◆ What the task requires ◆
Begin at the line containing "lime brick E7" in the entries below and end at the line containing "lime brick G4:H4"; transcribe that range exactly and nothing outside it.

◆ Extracted records ◆
§ §
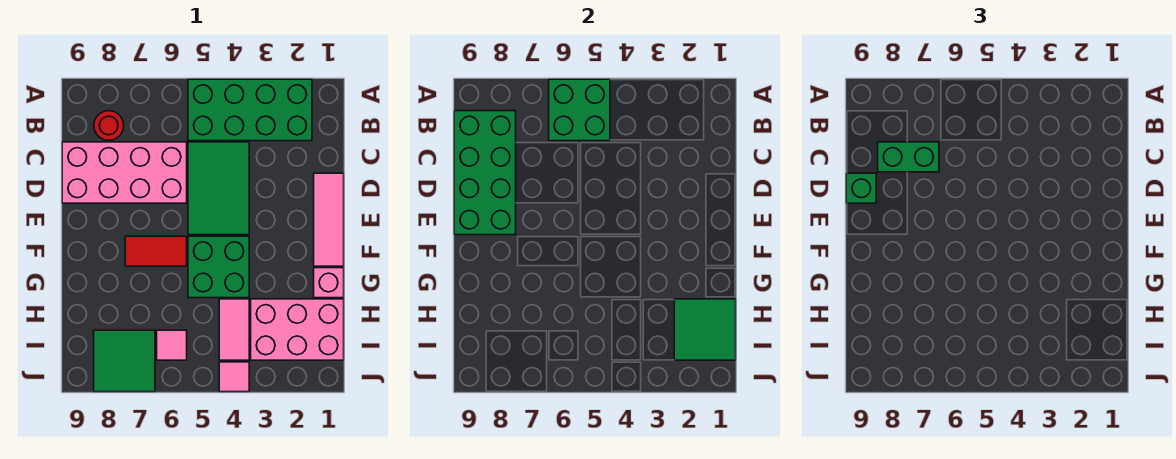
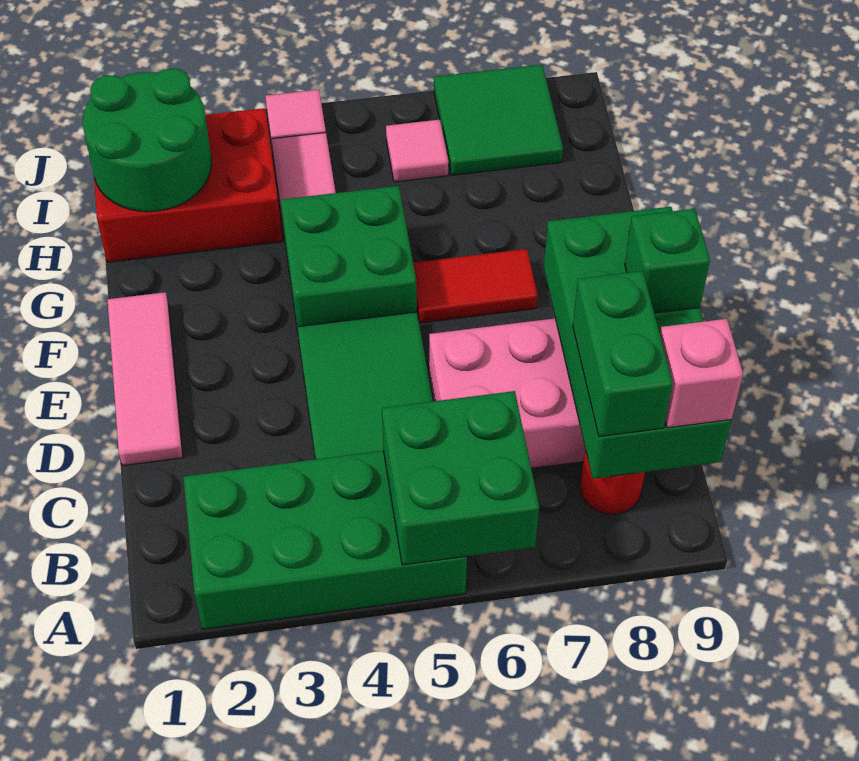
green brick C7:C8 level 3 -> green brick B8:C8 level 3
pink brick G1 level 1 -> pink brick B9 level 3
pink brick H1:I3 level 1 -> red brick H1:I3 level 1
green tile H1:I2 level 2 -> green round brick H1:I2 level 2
§ §
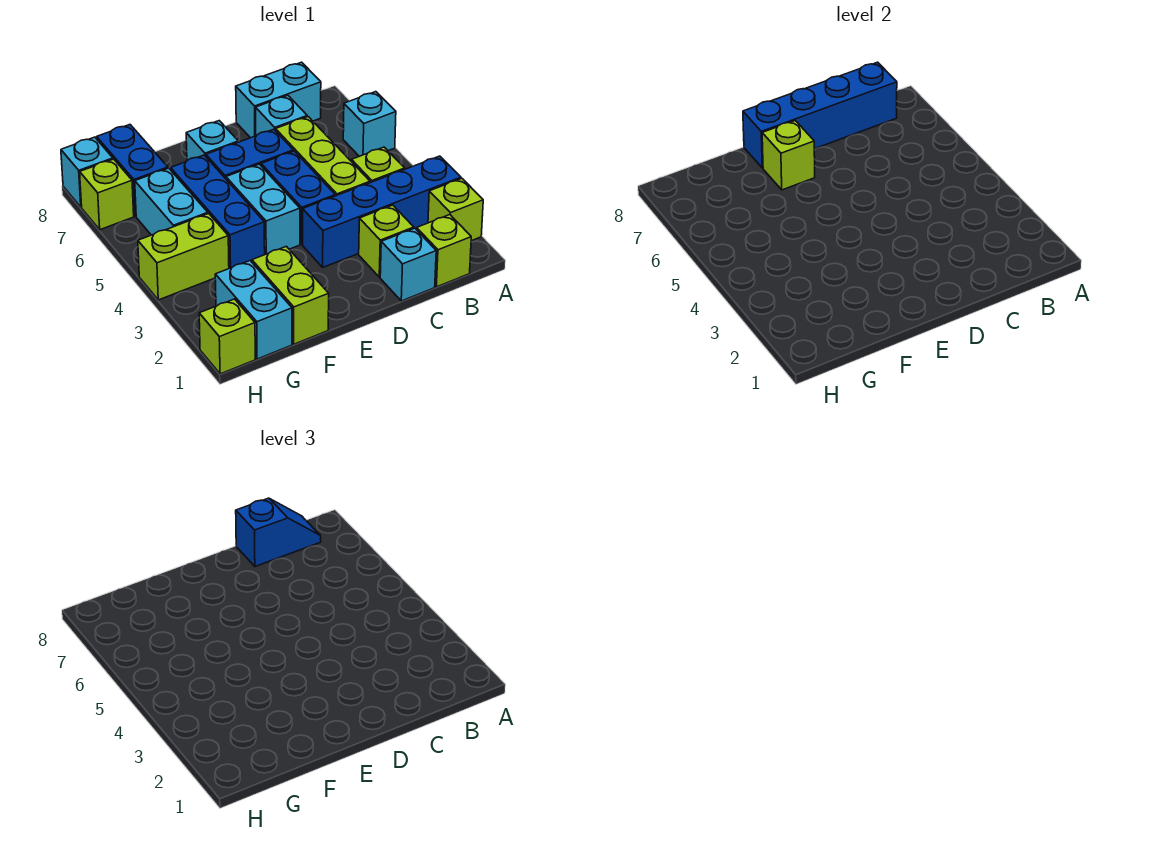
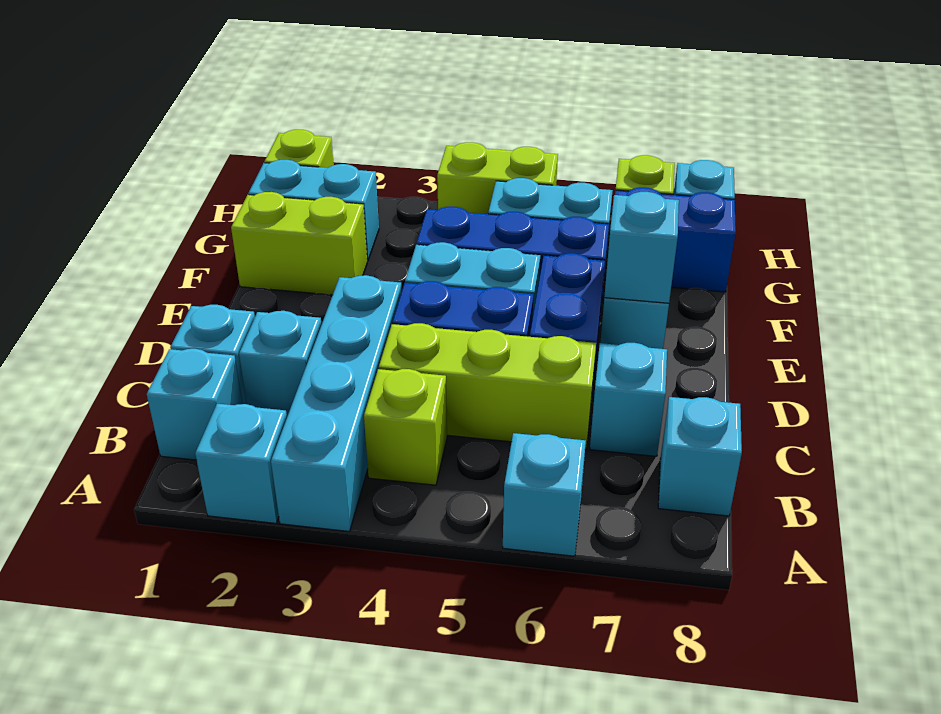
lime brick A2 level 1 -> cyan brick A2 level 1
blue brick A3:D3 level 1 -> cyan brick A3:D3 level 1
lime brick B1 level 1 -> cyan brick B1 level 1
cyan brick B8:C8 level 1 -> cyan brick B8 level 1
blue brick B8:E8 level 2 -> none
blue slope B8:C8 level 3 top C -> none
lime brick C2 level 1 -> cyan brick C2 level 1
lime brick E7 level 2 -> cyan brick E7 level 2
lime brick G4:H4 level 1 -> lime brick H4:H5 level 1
§ §
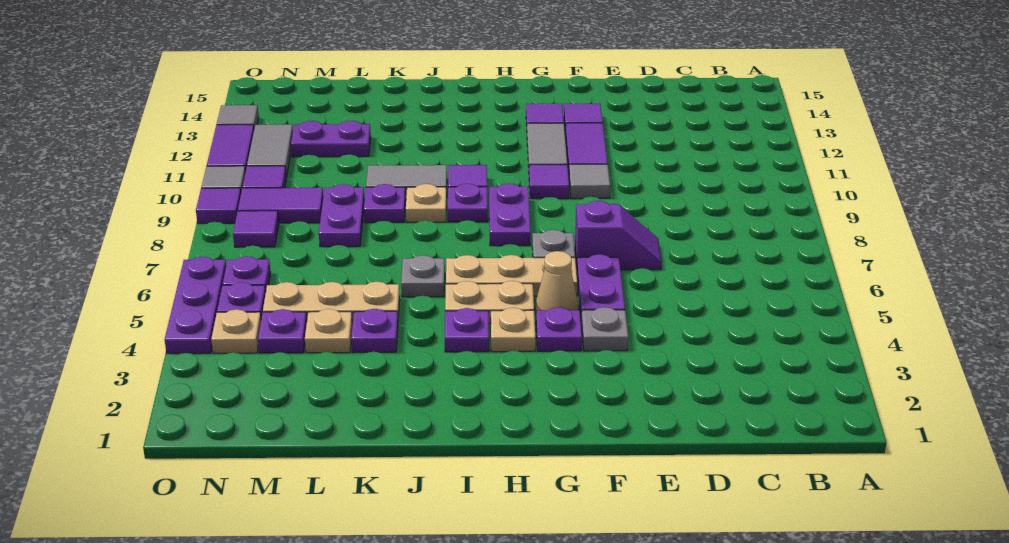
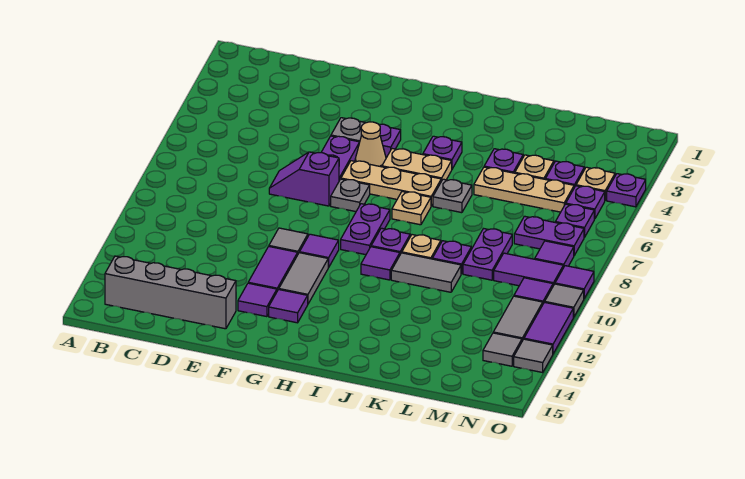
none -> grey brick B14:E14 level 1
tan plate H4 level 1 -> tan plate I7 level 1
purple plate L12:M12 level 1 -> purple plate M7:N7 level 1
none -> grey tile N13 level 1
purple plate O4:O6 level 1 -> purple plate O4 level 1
§ §
◆ Task result ◆
lime brick E7 level 2 -> cyan brick E7 level 2
lime brick G4:H4 level 1 -> lime brick H4:H5 level 1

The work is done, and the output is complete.